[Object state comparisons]
********
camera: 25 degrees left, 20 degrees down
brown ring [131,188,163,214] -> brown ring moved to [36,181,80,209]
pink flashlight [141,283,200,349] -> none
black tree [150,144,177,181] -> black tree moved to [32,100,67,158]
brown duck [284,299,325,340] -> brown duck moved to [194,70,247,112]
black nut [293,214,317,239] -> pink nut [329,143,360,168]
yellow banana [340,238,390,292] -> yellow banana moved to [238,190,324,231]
********
:: AIM OF THE TASK ::
Once more, write out all the data above exactly as given.

:: SOLUTION FOR THIS PROBLEM ::
camera: 25 degrees left, 20 degrees down
brown ring [131,188,163,214] -> brown ring moved to [36,181,80,209]
pink flashlight [141,283,200,349] -> none
black tree [150,144,177,181] -> black tree moved to [32,100,67,158]
brown duck [284,299,325,340] -> brown duck moved to [194,70,247,112]
black nut [293,214,317,239] -> pink nut [329,143,360,168]
yellow banana [340,238,390,292] -> yellow banana moved to [238,190,324,231]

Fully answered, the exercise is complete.